Please reproduce all of the data below exactly, leaving each picture out.

» **DATA UNDER STUDY**:
____

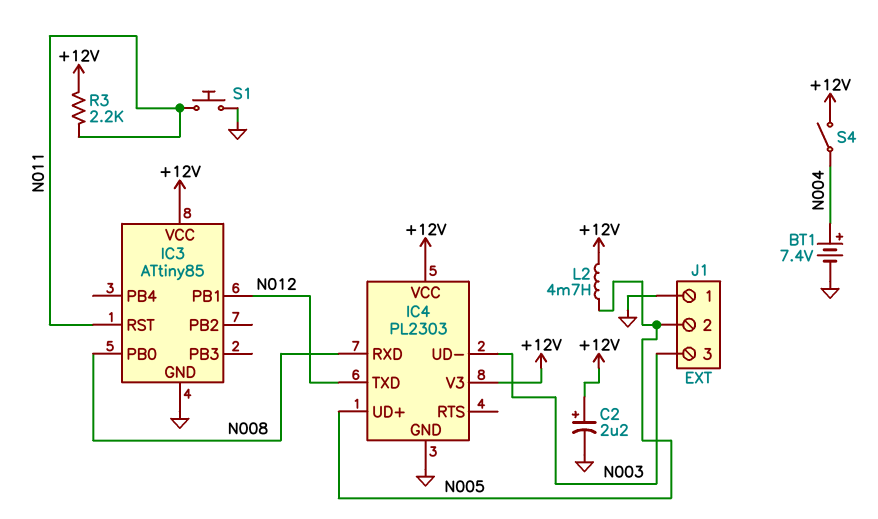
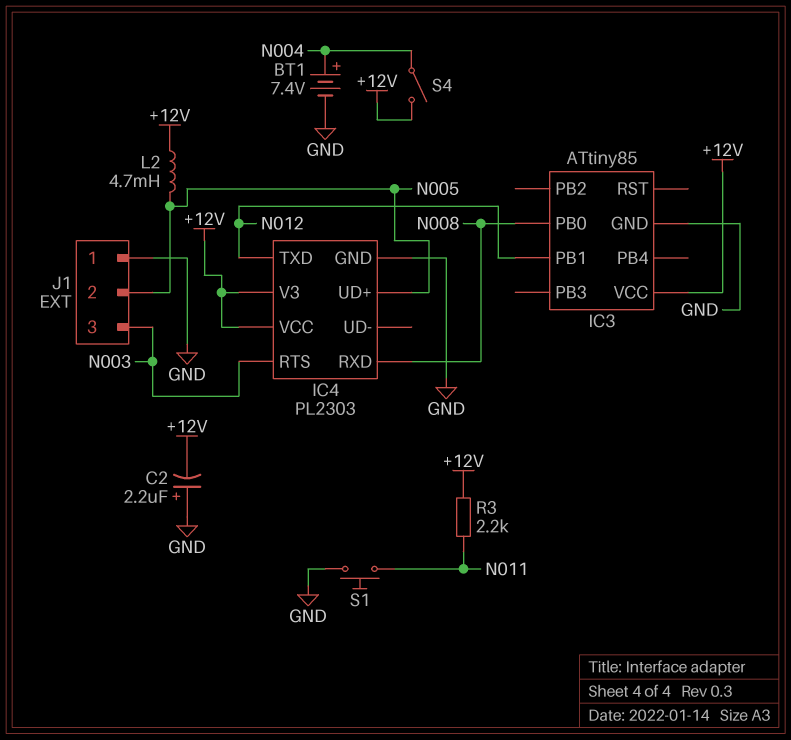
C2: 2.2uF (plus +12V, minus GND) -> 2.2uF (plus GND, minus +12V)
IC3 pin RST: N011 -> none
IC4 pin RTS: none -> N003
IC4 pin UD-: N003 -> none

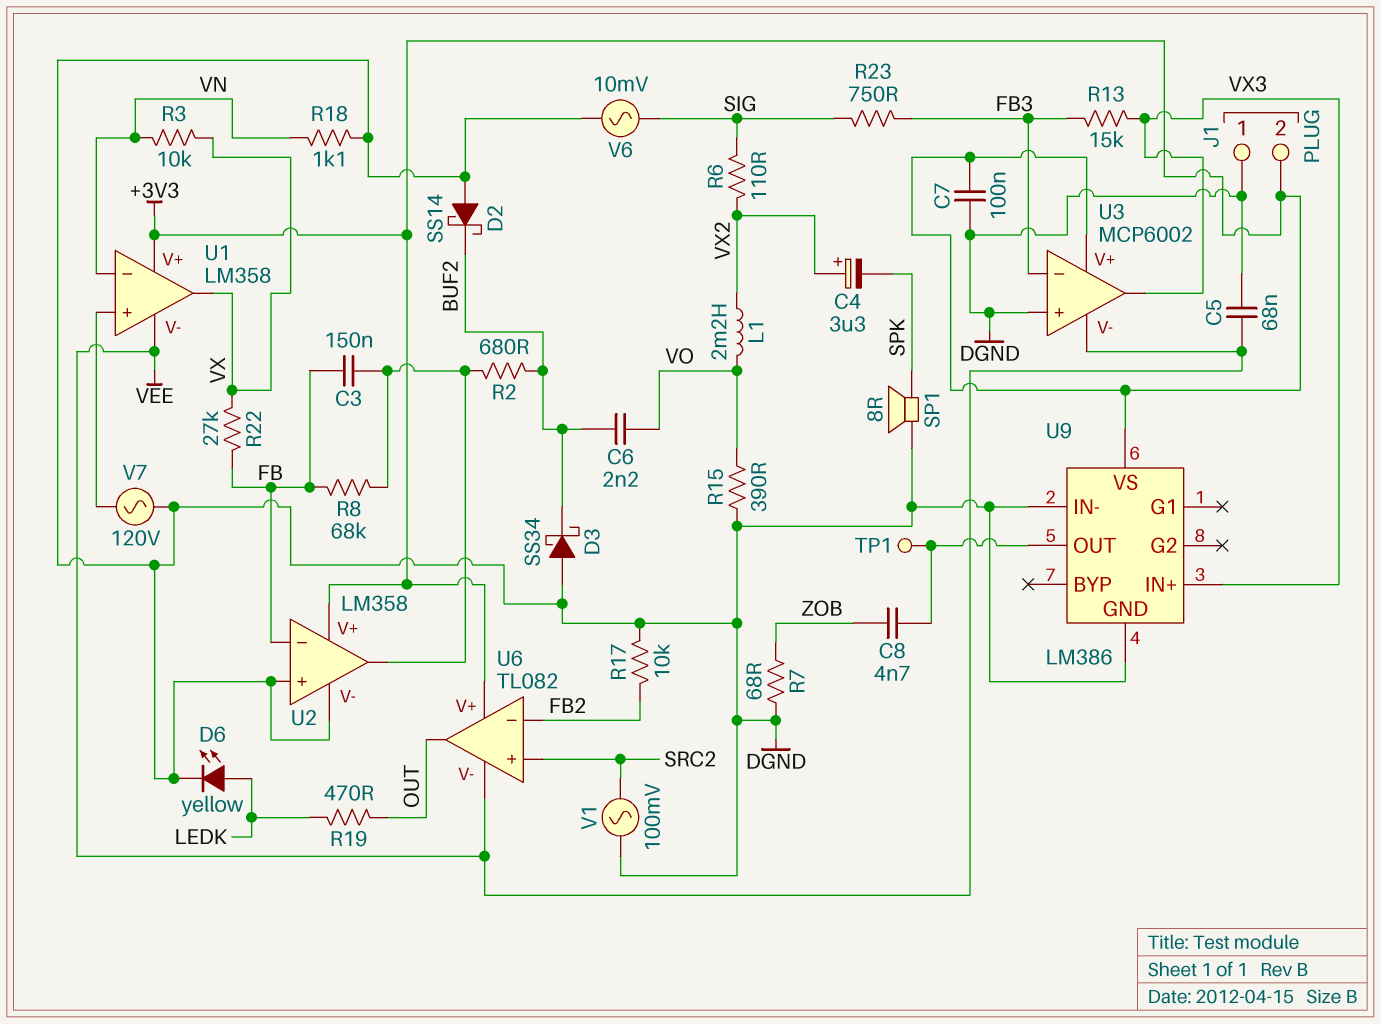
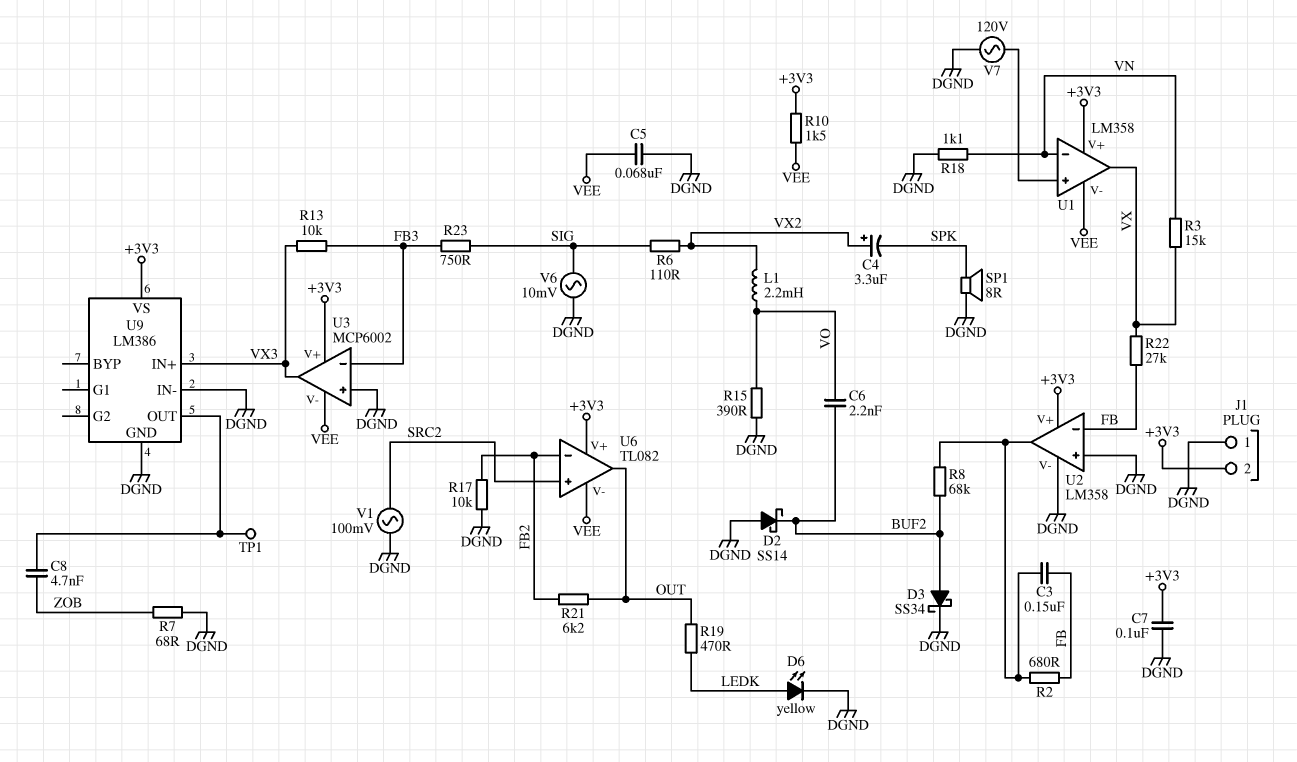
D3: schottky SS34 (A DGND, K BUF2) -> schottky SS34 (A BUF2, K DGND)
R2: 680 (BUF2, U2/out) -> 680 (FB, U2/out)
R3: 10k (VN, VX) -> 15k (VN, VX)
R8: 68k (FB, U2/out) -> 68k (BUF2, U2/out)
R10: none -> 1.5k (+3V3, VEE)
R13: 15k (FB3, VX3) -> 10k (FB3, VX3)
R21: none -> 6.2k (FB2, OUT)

____

» **RESPONSE BELOW**:
C2: 2.2uF (plus +12V, minus GND) -> 2.2uF (plus GND, minus +12V)
IC3 pin RST: N011 -> none
IC4 pin RTS: none -> N003
IC4 pin UD-: N003 -> none

D3: schottky SS34 (A DGND, K BUF2) -> schottky SS34 (A BUF2, K DGND)
R2: 680 (BUF2, U2/out) -> 680 (FB, U2/out)
R3: 10k (VN, VX) -> 15k (VN, VX)
R8: 68k (FB, U2/out) -> 68k (BUF2, U2/out)
R10: none -> 1.5k (+3V3, VEE)
R13: 15k (FB3, VX3) -> 10k (FB3, VX3)
R21: none -> 6.2k (FB2, OUT)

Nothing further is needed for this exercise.